[LISTED ENTRIES — start]

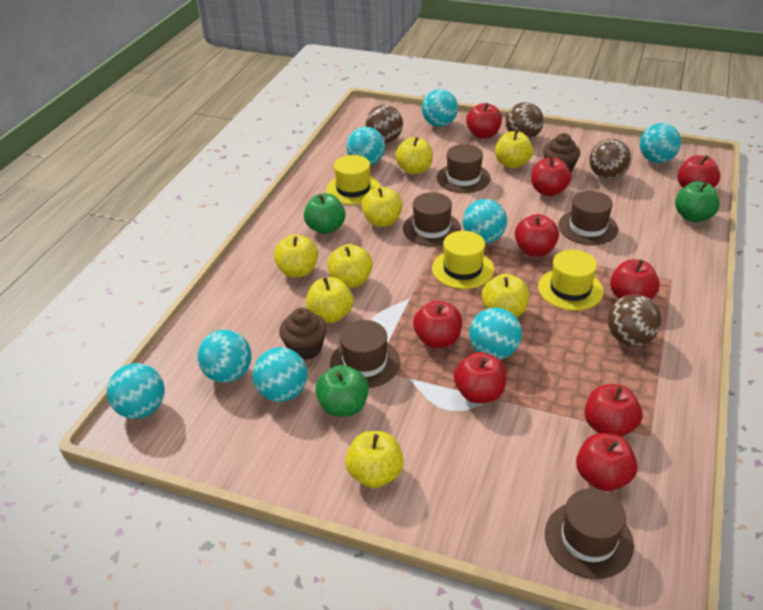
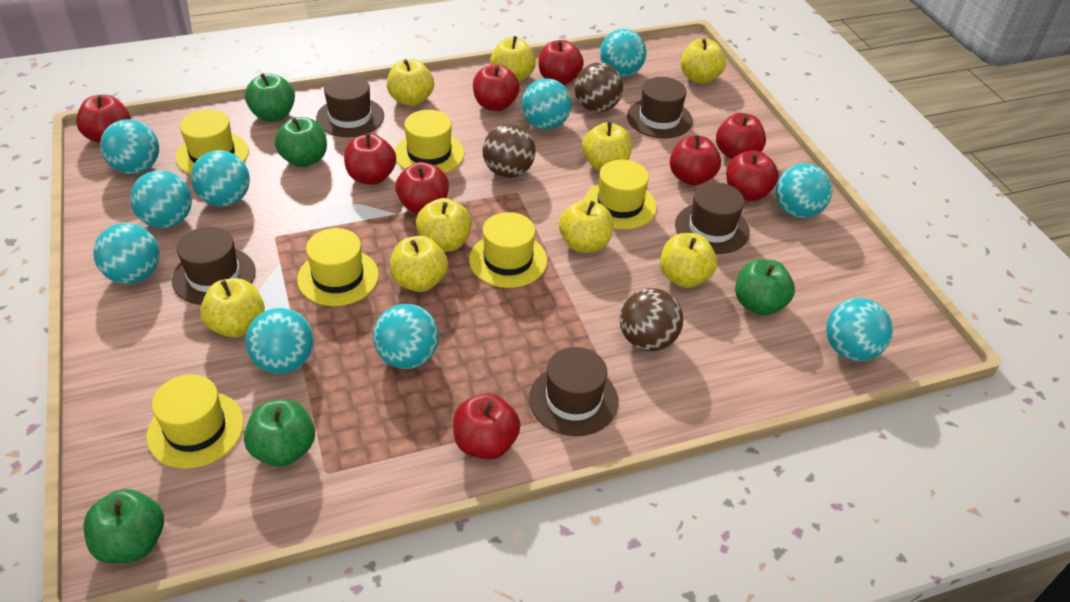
brown ball: 4 -> 3
brown cupcake: 2 -> 0
green apple: 3 -> 5
turquoise ball: 8 -> 10
yellow apple: 8 -> 9
yellow hat: 3 -> 6

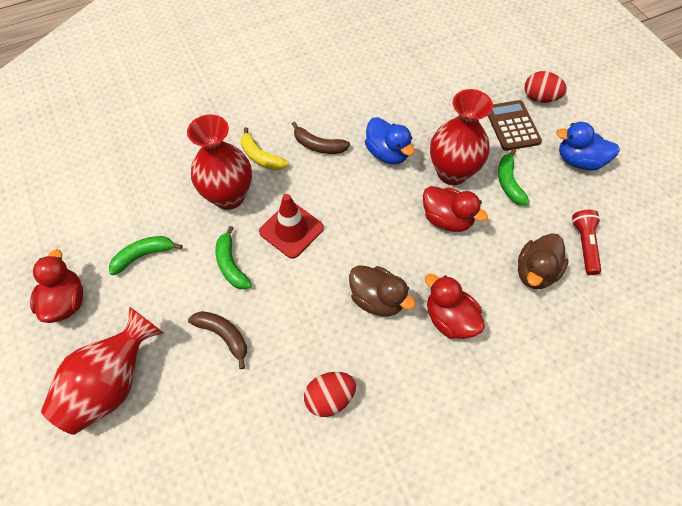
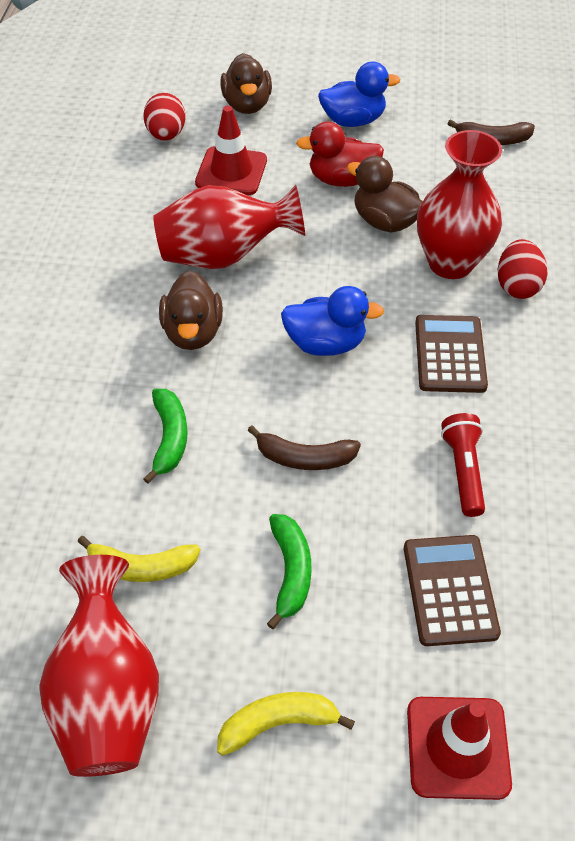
brown calculator: 1 -> 2
brown duck: 2 -> 3
green banana: 3 -> 2
red duck: 3 -> 1
red traffic cone: 1 -> 2
yellow banana: 1 -> 2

[LISTED ENTRIES — finish]

All of the data is to be transcribed exactly, with images omitted.

brown ball: 4 -> 3
brown cupcake: 2 -> 0
green apple: 3 -> 5
turquoise ball: 8 -> 10
yellow apple: 8 -> 9
yellow hat: 3 -> 6

brown calculator: 1 -> 2
brown duck: 2 -> 3
green banana: 3 -> 2
red duck: 3 -> 1
red traffic cone: 1 -> 2
yellow banana: 1 -> 2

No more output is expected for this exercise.